#### DATA BLOCK

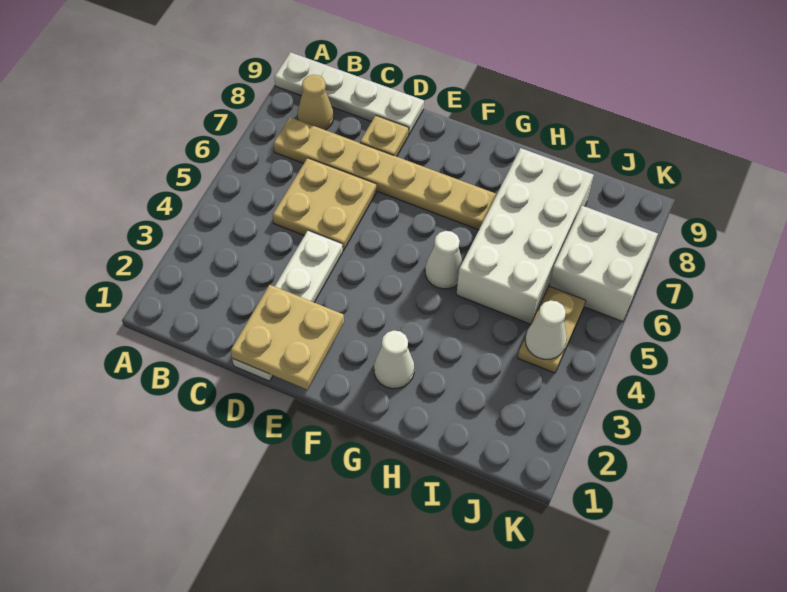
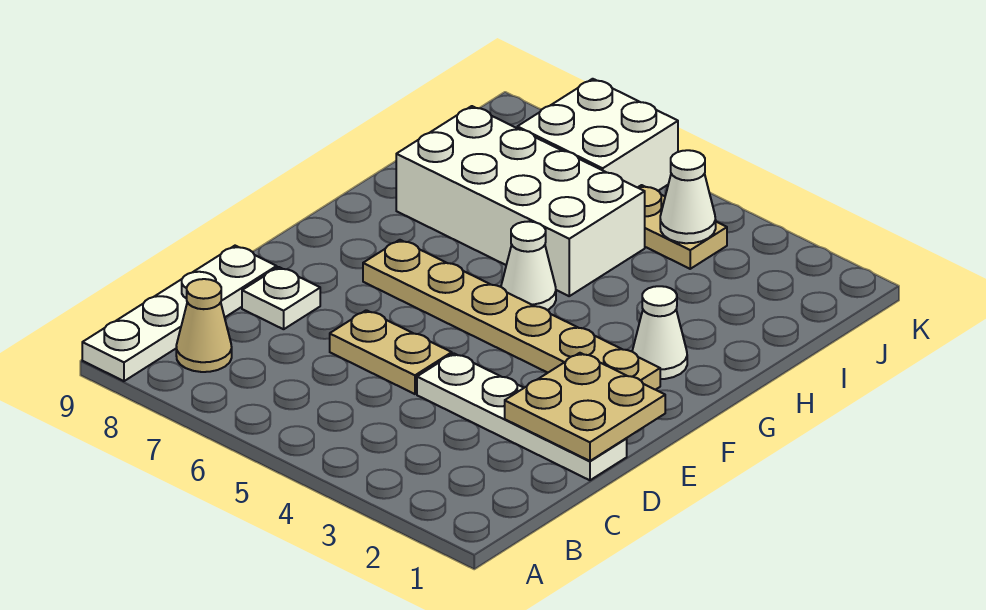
tan plate B7:G7 level 1 -> tan plate F2:F7 level 1
tan plate C5:D6 level 1 -> tan plate D5:D6 level 1
tan plate D8 level 1 -> white plate D8 level 1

########

Images should not appear in the copy; retype the listing above exactly.

ANSWER SPACE:
tan plate B7:G7 level 1 -> tan plate F2:F7 level 1
tan plate C5:D6 level 1 -> tan plate D5:D6 level 1
tan plate D8 level 1 -> white plate D8 level 1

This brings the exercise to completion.